◆ Exercise materials ◆

┄┄┄┄┄┄

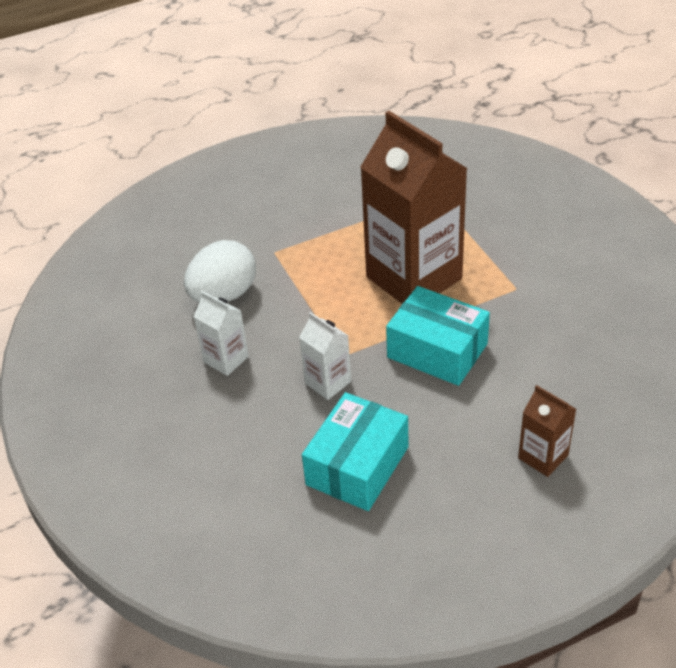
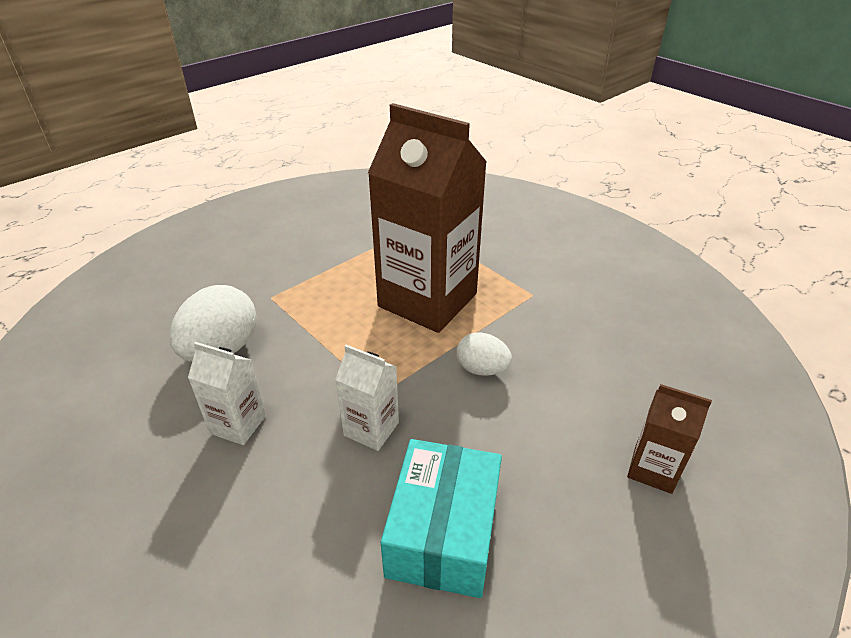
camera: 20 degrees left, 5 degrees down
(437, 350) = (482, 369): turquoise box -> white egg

┄┄┄┄┄┄

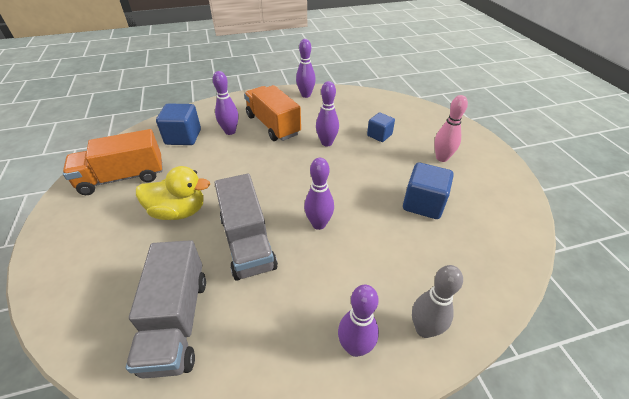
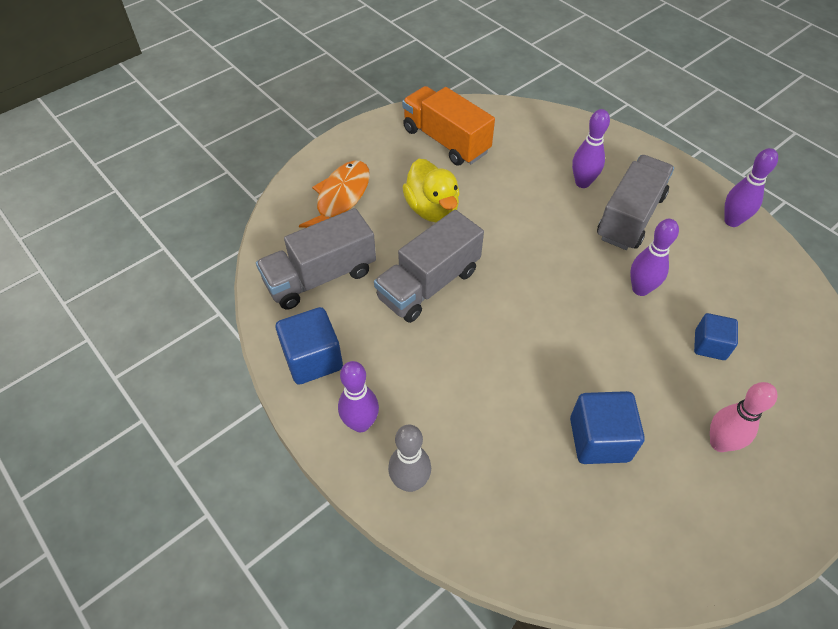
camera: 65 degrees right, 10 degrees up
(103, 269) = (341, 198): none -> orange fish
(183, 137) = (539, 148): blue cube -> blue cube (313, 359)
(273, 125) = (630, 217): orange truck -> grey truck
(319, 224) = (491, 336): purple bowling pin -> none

┄┄┄┄┄┄

◆ Task goal ◆
In the material above, each line with the word "camera" should be copied.

◆ Answer box ◆
camera: 20 degrees left, 5 degrees down
camera: 65 degrees right, 10 degrees up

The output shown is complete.